-- start of GIVEN ENTRIES --

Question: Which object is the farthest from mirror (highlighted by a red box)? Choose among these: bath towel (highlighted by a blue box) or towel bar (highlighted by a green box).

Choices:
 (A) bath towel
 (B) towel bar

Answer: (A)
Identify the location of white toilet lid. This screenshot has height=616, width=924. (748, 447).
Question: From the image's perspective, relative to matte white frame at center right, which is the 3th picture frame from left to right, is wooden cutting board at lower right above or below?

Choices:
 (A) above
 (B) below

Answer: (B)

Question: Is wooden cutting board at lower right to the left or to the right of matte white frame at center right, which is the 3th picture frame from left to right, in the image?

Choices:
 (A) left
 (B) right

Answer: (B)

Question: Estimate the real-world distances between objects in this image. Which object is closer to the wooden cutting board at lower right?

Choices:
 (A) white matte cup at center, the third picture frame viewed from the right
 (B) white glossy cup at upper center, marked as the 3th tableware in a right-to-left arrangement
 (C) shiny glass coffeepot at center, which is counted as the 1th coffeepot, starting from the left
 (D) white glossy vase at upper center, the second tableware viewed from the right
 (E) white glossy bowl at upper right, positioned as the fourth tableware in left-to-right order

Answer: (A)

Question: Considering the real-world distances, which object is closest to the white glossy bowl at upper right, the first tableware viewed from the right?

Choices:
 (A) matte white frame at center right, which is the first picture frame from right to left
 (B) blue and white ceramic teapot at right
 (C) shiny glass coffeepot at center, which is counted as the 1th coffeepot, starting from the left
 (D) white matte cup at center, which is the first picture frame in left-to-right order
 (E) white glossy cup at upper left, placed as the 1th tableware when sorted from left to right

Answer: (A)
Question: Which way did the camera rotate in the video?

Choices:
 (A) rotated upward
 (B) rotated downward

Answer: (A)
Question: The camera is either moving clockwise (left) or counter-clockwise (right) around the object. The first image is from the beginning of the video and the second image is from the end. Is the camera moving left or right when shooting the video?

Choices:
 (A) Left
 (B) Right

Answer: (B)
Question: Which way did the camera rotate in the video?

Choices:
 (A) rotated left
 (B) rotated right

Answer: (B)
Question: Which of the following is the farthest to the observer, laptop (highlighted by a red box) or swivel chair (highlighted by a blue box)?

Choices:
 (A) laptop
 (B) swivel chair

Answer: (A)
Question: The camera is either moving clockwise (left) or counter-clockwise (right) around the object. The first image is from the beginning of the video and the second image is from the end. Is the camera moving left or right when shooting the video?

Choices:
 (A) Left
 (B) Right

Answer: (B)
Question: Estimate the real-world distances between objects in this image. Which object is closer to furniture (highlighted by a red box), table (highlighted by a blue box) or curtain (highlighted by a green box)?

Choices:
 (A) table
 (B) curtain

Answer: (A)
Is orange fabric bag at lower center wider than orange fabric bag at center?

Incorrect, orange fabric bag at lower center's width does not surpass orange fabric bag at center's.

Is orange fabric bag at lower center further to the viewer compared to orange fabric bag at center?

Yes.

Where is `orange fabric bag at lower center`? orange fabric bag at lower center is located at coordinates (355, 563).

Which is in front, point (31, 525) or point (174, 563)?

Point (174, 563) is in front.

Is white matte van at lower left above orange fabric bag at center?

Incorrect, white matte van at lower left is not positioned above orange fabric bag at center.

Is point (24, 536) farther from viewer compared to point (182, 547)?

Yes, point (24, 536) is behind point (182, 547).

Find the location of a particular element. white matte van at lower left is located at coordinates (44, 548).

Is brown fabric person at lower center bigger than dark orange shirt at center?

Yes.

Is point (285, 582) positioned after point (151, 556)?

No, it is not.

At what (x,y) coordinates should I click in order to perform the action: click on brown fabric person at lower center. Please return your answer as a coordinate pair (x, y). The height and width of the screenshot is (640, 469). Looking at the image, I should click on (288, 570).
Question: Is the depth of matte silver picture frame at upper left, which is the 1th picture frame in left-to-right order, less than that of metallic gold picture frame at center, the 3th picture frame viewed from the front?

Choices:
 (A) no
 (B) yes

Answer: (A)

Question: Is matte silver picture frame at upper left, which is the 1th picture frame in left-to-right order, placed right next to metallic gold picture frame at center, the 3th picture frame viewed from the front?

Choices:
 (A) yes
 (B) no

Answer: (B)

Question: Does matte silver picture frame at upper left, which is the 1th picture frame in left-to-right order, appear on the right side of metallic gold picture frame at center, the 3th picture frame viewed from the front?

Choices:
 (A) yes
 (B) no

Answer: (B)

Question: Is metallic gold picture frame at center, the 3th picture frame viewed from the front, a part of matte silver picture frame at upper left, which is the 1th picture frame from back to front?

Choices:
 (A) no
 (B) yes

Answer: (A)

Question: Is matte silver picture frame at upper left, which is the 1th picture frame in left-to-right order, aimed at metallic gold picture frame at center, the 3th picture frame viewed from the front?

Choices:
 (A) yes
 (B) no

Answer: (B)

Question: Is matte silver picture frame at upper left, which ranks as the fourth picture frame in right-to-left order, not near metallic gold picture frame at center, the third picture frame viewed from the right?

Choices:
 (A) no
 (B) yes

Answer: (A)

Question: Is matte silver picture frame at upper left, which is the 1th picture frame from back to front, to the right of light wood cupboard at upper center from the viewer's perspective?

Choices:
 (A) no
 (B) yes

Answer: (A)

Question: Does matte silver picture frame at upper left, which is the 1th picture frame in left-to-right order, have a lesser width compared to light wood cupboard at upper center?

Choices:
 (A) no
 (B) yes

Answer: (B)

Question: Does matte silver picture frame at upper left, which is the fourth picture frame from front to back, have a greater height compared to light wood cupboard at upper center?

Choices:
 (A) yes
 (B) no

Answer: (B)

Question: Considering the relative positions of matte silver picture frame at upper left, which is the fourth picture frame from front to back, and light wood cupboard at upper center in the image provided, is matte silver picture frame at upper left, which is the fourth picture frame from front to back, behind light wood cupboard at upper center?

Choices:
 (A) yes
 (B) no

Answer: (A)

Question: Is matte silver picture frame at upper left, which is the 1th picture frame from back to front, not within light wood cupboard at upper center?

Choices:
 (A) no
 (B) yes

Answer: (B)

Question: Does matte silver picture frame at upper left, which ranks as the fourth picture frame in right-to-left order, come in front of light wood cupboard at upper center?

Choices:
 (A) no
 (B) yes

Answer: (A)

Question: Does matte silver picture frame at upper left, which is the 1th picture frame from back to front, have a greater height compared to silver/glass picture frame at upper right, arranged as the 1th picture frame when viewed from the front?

-- end of GIVEN ENTRIES --

- [EXERCISE GOAL]
Reproduce all of the material above word for word, keeping every line intact.

- [FINAL RESULT]
Question: Which object is the farthest from mirror (highlighted by a red box)? Choose among these: bath towel (highlighted by a blue box) or towel bar (highlighted by a green box).

Choices:
 (A) bath towel
 (B) towel bar

Answer: (A)
Identify the location of white toilet lid. This screenshot has height=616, width=924. (748, 447).
Question: From the image's perspective, relative to matte white frame at center right, which is the 3th picture frame from left to right, is wooden cutting board at lower right above or below?

Choices:
 (A) above
 (B) below

Answer: (B)

Question: Is wooden cutting board at lower right to the left or to the right of matte white frame at center right, which is the 3th picture frame from left to right, in the image?

Choices:
 (A) left
 (B) right

Answer: (B)

Question: Estimate the real-world distances between objects in this image. Which object is closer to the wooden cutting board at lower right?

Choices:
 (A) white matte cup at center, the third picture frame viewed from the right
 (B) white glossy cup at upper center, marked as the 3th tableware in a right-to-left arrangement
 (C) shiny glass coffeepot at center, which is counted as the 1th coffeepot, starting from the left
 (D) white glossy vase at upper center, the second tableware viewed from the right
 (E) white glossy bowl at upper right, positioned as the fourth tableware in left-to-right order

Answer: (A)

Question: Considering the real-world distances, which object is closest to the white glossy bowl at upper right, the first tableware viewed from the right?

Choices:
 (A) matte white frame at center right, which is the first picture frame from right to left
 (B) blue and white ceramic teapot at right
 (C) shiny glass coffeepot at center, which is counted as the 1th coffeepot, starting from the left
 (D) white matte cup at center, which is the first picture frame in left-to-right order
 (E) white glossy cup at upper left, placed as the 1th tableware when sorted from left to right

Answer: (A)
Question: Which way did the camera rotate in the video?

Choices:
 (A) rotated upward
 (B) rotated downward

Answer: (A)
Question: The camera is either moving clockwise (left) or counter-clockwise (right) around the object. The first image is from the beginning of the video and the second image is from the end. Is the camera moving left or right when shooting the video?

Choices:
 (A) Left
 (B) Right

Answer: (B)
Question: Which way did the camera rotate in the video?

Choices:
 (A) rotated left
 (B) rotated right

Answer: (B)
Question: Which of the following is the farthest to the observer, laptop (highlighted by a red box) or swivel chair (highlighted by a blue box)?

Choices:
 (A) laptop
 (B) swivel chair

Answer: (A)
Question: The camera is either moving clockwise (left) or counter-clockwise (right) around the object. The first image is from the beginning of the video and the second image is from the end. Is the camera moving left or right when shooting the video?

Choices:
 (A) Left
 (B) Right

Answer: (B)
Question: Estimate the real-world distances between objects in this image. Which object is closer to furniture (highlighted by a red box), table (highlighted by a blue box) or curtain (highlighted by a green box)?

Choices:
 (A) table
 (B) curtain

Answer: (A)
Is orange fabric bag at lower center wider than orange fabric bag at center?

Incorrect, orange fabric bag at lower center's width does not surpass orange fabric bag at center's.

Is orange fabric bag at lower center further to the viewer compared to orange fabric bag at center?

Yes.

Where is `orange fabric bag at lower center`? orange fabric bag at lower center is located at coordinates (355, 563).

Which is in front, point (31, 525) or point (174, 563)?

Point (174, 563) is in front.

Is white matte van at lower left above orange fabric bag at center?

Incorrect, white matte van at lower left is not positioned above orange fabric bag at center.

Is point (24, 536) farther from viewer compared to point (182, 547)?

Yes, point (24, 536) is behind point (182, 547).

Find the location of a particular element. white matte van at lower left is located at coordinates (44, 548).

Is brown fabric person at lower center bigger than dark orange shirt at center?

Yes.

Is point (285, 582) positioned after point (151, 556)?

No, it is not.

At what (x,y) coordinates should I click in order to perform the action: click on brown fabric person at lower center. Please return your answer as a coordinate pair (x, y). The height and width of the screenshot is (640, 469). Looking at the image, I should click on (288, 570).
Question: Is the depth of matte silver picture frame at upper left, which is the 1th picture frame in left-to-right order, less than that of metallic gold picture frame at center, the 3th picture frame viewed from the front?

Choices:
 (A) no
 (B) yes

Answer: (A)

Question: Is matte silver picture frame at upper left, which is the 1th picture frame in left-to-right order, placed right next to metallic gold picture frame at center, the 3th picture frame viewed from the front?

Choices:
 (A) yes
 (B) no

Answer: (B)

Question: Does matte silver picture frame at upper left, which is the 1th picture frame in left-to-right order, appear on the right side of metallic gold picture frame at center, the 3th picture frame viewed from the front?

Choices:
 (A) yes
 (B) no

Answer: (B)

Question: Is metallic gold picture frame at center, the 3th picture frame viewed from the front, a part of matte silver picture frame at upper left, which is the 1th picture frame from back to front?

Choices:
 (A) no
 (B) yes

Answer: (A)

Question: Is matte silver picture frame at upper left, which is the 1th picture frame in left-to-right order, aimed at metallic gold picture frame at center, the 3th picture frame viewed from the front?

Choices:
 (A) yes
 (B) no

Answer: (B)

Question: Is matte silver picture frame at upper left, which ranks as the fourth picture frame in right-to-left order, not near metallic gold picture frame at center, the third picture frame viewed from the right?

Choices:
 (A) no
 (B) yes

Answer: (A)

Question: Is matte silver picture frame at upper left, which is the 1th picture frame from back to front, to the right of light wood cupboard at upper center from the viewer's perspective?

Choices:
 (A) no
 (B) yes

Answer: (A)

Question: Does matte silver picture frame at upper left, which is the 1th picture frame in left-to-right order, have a lesser width compared to light wood cupboard at upper center?

Choices:
 (A) no
 (B) yes

Answer: (B)

Question: Does matte silver picture frame at upper left, which is the fourth picture frame from front to back, have a greater height compared to light wood cupboard at upper center?

Choices:
 (A) yes
 (B) no

Answer: (B)

Question: Considering the relative positions of matte silver picture frame at upper left, which is the fourth picture frame from front to back, and light wood cupboard at upper center in the image provided, is matte silver picture frame at upper left, which is the fourth picture frame from front to back, behind light wood cupboard at upper center?

Choices:
 (A) yes
 (B) no

Answer: (A)

Question: Is matte silver picture frame at upper left, which is the 1th picture frame from back to front, not within light wood cupboard at upper center?

Choices:
 (A) no
 (B) yes

Answer: (B)

Question: Does matte silver picture frame at upper left, which ranks as the fourth picture frame in right-to-left order, come in front of light wood cupboard at upper center?

Choices:
 (A) no
 (B) yes

Answer: (A)

Question: Does matte silver picture frame at upper left, which is the 1th picture frame from back to front, have a greater height compared to silver/glass picture frame at upper right, arranged as the 1th picture frame when viewed from the front?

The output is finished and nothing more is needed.